*What you have to do*. Print again, word for word, all of the records below, and leave the pictures out.

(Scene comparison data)
Start of Block

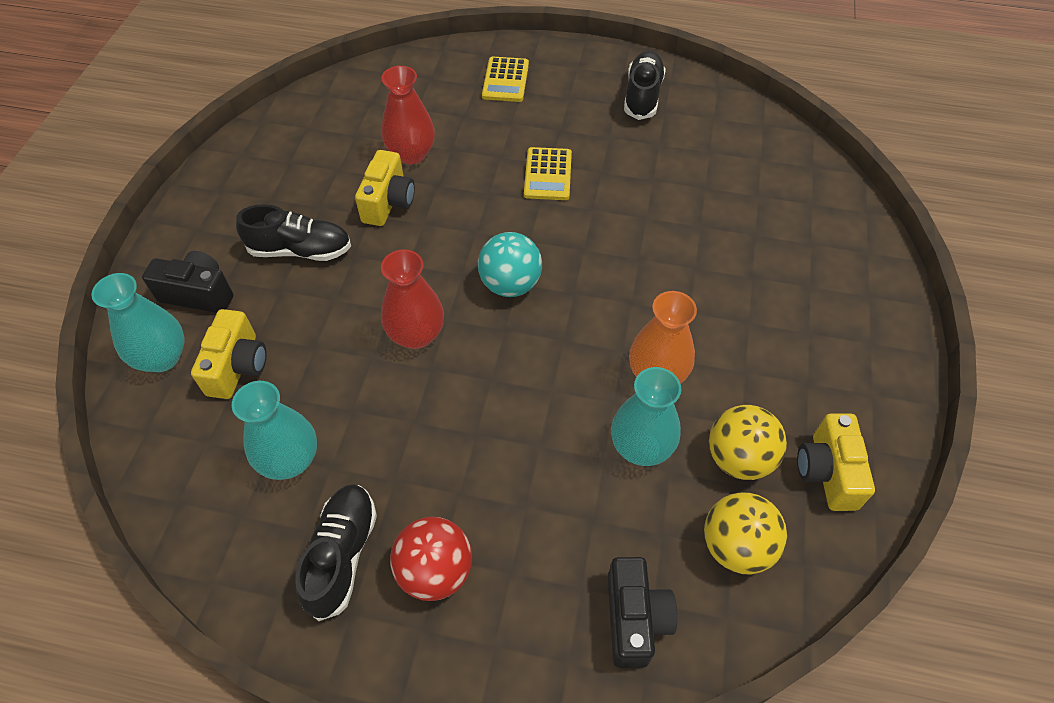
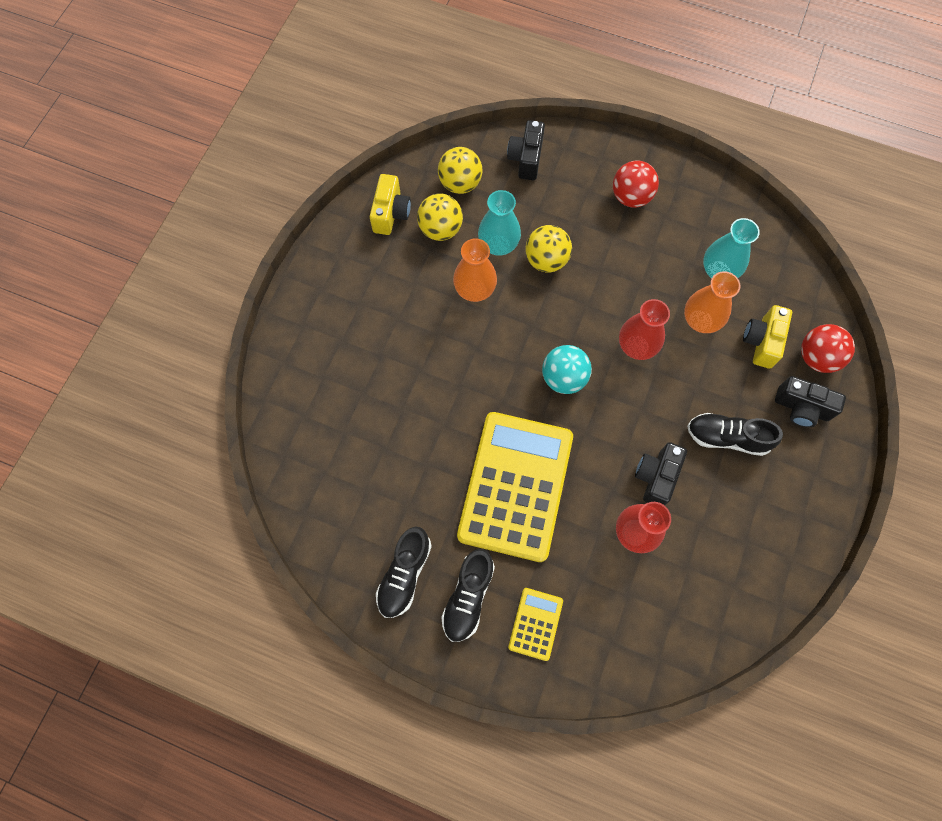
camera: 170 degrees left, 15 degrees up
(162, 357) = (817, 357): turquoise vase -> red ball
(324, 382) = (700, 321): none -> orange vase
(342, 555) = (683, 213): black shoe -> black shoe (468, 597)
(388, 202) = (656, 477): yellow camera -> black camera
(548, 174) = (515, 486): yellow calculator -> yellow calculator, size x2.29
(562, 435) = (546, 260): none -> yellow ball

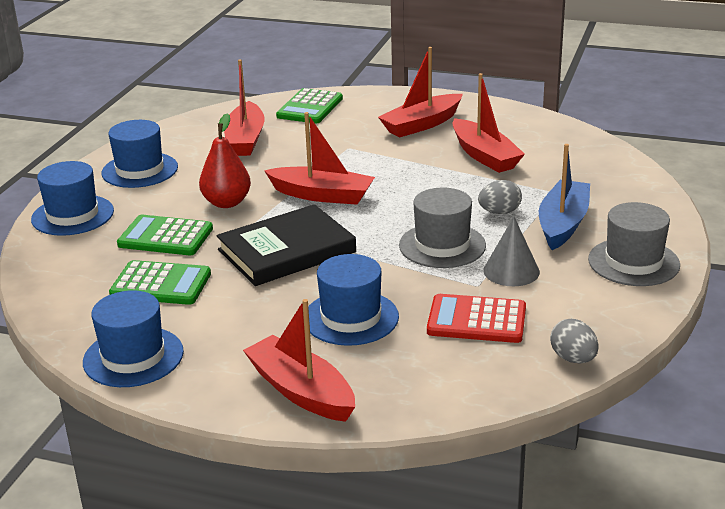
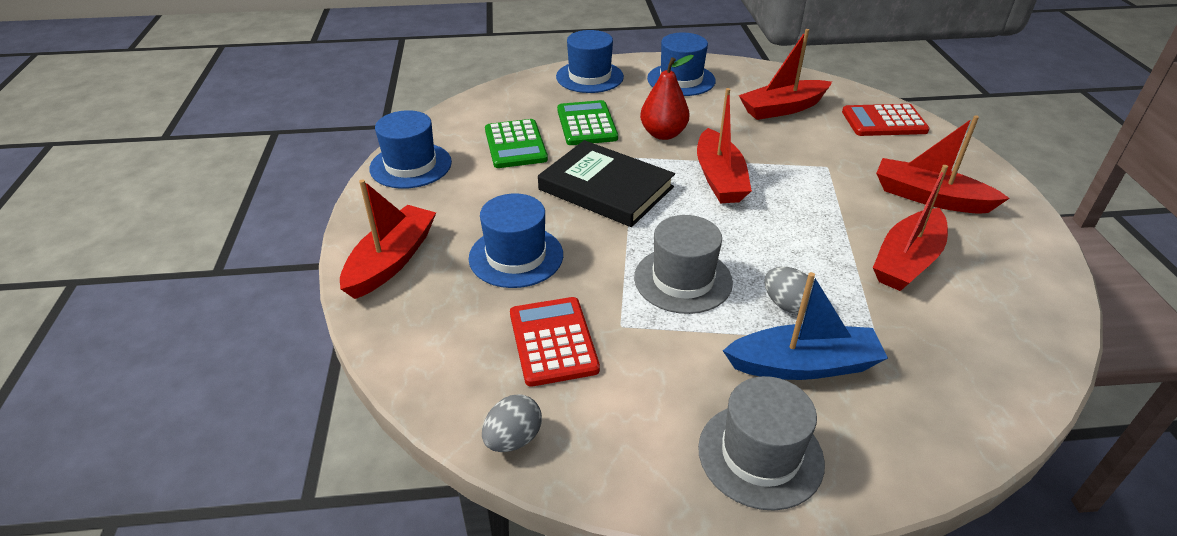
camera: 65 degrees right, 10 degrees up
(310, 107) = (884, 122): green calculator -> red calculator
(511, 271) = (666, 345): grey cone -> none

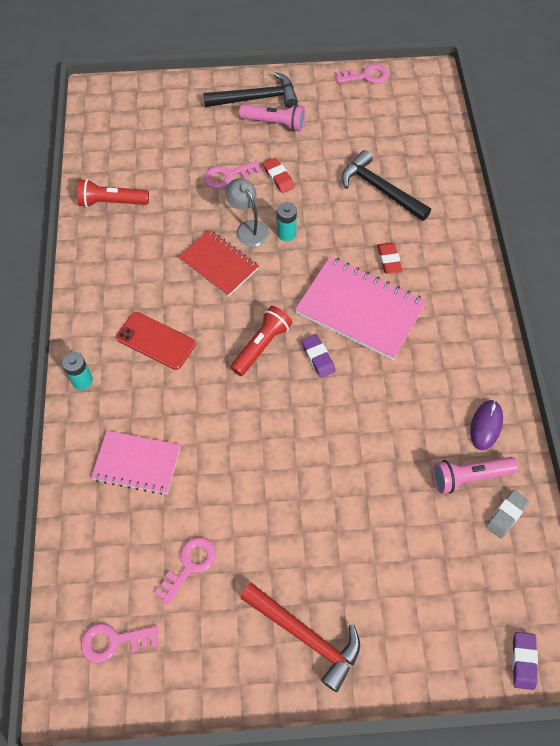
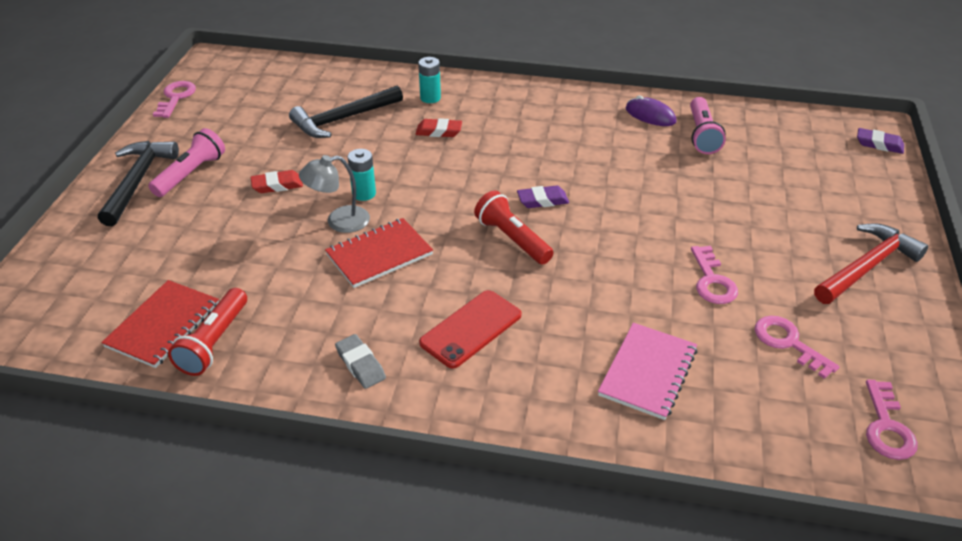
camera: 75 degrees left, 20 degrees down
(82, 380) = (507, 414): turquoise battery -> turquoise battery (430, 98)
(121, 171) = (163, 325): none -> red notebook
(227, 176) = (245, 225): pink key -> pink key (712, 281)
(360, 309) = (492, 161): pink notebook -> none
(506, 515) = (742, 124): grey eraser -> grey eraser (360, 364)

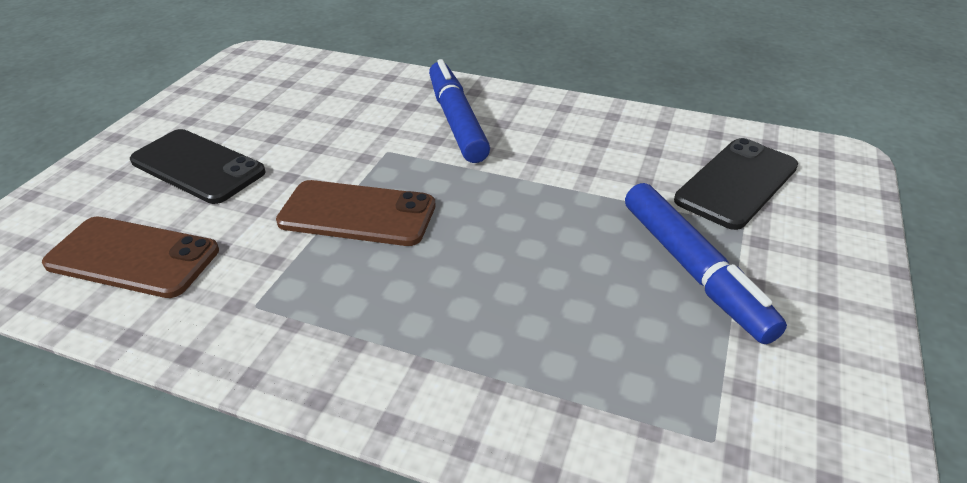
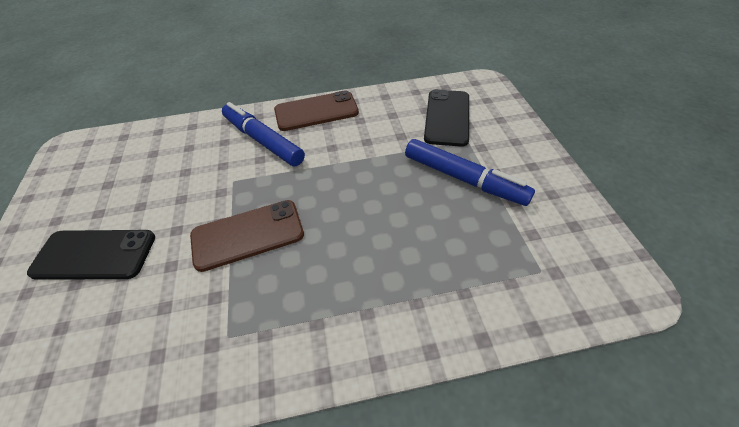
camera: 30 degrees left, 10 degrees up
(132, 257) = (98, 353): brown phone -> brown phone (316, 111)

End of Block

*Output below*.
camera: 170 degrees left, 15 degrees up
(162, 357) = (817, 357): turquoise vase -> red ball
(324, 382) = (700, 321): none -> orange vase
(342, 555) = (683, 213): black shoe -> black shoe (468, 597)
(388, 202) = (656, 477): yellow camera -> black camera
(548, 174) = (515, 486): yellow calculator -> yellow calculator, size x2.29
(562, 435) = (546, 260): none -> yellow ball

camera: 65 degrees right, 10 degrees up
(310, 107) = (884, 122): green calculator -> red calculator
(511, 271) = (666, 345): grey cone -> none

camera: 75 degrees left, 20 degrees down
(82, 380) = (507, 414): turquoise battery -> turquoise battery (430, 98)
(121, 171) = (163, 325): none -> red notebook
(227, 176) = (245, 225): pink key -> pink key (712, 281)
(360, 309) = (492, 161): pink notebook -> none
(506, 515) = (742, 124): grey eraser -> grey eraser (360, 364)

camera: 30 degrees left, 10 degrees up
(132, 257) = (98, 353): brown phone -> brown phone (316, 111)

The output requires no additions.